* [What you have to do]:
Exactly as written, copy the lines of the data below from the first through the one containing "trophée/bleu [495 355]".

Dataset excerpts
+++
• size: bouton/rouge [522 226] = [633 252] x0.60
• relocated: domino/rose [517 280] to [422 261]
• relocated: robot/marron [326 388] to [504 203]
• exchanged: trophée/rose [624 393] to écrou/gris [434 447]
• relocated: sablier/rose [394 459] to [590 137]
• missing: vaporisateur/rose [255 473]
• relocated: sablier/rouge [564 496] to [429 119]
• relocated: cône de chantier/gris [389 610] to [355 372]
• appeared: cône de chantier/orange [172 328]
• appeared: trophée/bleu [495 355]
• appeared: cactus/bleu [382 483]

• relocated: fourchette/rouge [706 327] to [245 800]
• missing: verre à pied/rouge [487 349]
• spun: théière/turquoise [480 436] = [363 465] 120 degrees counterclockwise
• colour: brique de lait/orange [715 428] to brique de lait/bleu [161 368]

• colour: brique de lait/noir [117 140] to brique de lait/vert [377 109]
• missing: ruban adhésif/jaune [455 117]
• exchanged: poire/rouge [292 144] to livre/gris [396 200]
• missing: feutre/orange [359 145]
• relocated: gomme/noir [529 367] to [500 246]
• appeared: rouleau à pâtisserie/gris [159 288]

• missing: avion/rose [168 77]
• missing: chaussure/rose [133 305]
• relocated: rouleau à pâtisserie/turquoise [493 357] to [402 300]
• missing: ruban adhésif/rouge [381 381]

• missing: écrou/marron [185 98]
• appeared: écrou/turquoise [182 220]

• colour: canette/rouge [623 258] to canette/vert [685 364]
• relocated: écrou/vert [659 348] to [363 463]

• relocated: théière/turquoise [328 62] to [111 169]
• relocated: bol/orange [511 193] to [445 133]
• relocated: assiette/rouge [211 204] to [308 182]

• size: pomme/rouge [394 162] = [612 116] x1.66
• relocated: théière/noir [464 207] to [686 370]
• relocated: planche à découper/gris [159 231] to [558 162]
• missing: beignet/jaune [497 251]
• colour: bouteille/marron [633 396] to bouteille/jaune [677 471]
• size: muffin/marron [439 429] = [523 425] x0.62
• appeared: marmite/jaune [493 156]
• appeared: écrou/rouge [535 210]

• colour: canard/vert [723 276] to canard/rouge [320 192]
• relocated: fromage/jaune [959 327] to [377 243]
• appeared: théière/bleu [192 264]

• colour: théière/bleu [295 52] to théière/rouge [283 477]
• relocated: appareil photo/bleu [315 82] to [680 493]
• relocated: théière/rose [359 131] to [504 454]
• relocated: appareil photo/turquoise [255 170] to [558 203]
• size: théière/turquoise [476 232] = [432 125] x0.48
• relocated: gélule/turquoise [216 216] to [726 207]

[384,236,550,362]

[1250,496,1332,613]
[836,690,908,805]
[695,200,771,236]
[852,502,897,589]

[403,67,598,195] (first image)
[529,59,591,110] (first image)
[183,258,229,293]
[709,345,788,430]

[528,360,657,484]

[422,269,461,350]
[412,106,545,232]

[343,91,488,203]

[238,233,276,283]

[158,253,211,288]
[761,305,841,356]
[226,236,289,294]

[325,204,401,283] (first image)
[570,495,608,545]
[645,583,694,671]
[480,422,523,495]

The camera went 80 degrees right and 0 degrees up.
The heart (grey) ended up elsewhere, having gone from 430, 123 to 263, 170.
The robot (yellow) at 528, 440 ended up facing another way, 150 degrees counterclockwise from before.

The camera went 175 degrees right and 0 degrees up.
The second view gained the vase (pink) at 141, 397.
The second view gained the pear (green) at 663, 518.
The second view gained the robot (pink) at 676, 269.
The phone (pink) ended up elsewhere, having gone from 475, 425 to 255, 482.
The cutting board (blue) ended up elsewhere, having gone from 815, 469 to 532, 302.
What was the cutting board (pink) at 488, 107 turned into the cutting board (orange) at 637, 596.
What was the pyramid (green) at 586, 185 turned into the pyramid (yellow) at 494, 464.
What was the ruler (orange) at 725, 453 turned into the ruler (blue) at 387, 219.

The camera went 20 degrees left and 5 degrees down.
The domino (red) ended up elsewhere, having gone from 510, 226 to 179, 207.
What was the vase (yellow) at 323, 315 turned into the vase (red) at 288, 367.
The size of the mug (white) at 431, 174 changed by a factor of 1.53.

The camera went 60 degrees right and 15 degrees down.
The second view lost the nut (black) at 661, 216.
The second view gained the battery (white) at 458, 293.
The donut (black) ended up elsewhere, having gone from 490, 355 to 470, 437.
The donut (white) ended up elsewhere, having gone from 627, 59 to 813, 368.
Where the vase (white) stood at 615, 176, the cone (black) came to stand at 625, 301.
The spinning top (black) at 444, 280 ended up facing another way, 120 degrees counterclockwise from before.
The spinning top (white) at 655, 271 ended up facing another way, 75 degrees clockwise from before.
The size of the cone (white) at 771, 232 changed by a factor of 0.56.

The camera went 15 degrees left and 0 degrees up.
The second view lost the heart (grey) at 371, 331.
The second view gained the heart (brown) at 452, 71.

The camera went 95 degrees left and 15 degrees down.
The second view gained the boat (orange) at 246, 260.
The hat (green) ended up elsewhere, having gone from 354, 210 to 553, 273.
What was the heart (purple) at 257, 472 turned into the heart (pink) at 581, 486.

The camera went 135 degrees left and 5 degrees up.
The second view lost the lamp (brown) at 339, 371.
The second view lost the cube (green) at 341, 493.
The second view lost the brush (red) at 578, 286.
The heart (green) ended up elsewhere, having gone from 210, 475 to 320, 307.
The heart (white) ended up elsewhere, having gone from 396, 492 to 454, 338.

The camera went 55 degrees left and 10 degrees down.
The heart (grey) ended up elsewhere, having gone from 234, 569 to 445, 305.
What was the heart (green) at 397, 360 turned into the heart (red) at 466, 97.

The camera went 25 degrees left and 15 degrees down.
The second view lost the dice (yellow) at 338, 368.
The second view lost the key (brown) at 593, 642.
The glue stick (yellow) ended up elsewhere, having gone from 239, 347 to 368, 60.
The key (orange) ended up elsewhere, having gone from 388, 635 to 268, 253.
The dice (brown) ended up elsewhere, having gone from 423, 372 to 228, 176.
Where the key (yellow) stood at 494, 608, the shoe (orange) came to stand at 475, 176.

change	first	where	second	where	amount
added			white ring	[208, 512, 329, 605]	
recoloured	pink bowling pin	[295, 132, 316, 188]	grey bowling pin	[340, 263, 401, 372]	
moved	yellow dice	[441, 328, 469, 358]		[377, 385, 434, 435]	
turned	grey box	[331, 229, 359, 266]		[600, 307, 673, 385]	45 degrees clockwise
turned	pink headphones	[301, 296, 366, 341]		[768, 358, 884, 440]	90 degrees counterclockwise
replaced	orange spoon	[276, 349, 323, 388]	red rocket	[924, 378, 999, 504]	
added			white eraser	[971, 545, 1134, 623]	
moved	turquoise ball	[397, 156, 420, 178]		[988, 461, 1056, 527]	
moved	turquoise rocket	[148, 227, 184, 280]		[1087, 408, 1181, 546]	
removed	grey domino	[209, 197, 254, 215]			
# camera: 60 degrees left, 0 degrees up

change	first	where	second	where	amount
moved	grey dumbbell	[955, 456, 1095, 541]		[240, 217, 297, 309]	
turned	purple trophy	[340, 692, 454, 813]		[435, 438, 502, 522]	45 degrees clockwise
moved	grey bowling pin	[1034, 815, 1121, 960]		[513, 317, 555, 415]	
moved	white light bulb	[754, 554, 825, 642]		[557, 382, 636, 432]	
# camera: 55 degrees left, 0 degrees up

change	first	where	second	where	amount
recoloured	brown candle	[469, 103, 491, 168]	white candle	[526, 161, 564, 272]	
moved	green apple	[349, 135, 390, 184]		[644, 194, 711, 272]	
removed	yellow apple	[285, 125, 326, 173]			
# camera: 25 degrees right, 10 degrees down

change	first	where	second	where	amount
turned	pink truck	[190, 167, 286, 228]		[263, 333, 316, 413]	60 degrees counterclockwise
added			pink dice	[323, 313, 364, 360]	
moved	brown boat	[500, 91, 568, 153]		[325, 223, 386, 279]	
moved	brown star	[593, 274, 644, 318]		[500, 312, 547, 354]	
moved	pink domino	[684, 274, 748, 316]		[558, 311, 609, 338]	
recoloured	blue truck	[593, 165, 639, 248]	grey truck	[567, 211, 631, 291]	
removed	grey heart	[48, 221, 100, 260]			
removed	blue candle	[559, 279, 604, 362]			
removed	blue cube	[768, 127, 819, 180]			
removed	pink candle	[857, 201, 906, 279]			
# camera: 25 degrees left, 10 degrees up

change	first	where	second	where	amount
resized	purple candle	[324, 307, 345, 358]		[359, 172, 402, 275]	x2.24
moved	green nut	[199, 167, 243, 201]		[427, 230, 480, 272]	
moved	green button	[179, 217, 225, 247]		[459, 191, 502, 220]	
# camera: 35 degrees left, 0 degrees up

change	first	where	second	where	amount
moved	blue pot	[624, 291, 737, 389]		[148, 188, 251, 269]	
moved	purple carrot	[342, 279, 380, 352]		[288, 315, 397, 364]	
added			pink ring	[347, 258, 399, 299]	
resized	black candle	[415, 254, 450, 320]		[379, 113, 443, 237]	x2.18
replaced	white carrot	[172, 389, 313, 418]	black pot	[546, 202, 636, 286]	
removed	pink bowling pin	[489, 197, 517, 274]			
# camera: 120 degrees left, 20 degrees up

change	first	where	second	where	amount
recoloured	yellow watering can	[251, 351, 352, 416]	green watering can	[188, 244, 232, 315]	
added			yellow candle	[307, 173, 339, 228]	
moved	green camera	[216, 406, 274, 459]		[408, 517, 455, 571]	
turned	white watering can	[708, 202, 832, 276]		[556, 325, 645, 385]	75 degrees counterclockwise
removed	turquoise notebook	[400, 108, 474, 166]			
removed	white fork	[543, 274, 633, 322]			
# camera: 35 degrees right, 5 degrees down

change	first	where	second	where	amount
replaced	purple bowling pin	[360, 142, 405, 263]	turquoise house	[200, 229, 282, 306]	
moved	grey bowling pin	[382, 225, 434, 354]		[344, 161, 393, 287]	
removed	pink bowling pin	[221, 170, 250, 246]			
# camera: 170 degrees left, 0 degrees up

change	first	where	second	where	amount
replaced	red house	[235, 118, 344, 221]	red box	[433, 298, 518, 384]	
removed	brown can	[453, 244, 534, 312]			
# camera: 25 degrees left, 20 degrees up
+++
* [Task response]:
• size: bouton/rouge [522 226] = [633 252] x0.60
• relocated: domino/rose [517 280] to [422 261]
• relocated: robot/marron [326 388] to [504 203]
• exchanged: trophée/rose [624 393] to écrou/gris [434 447]
• relocated: sablier/rose [394 459] to [590 137]
• missing: vaporisateur/rose [255 473]
• relocated: sablier/rouge [564 496] to [429 119]
• relocated: cône de chantier/gris [389 610] to [355 372]
• appeared: cône de chantier/orange [172 328]
• appeared: trophée/bleu [495 355]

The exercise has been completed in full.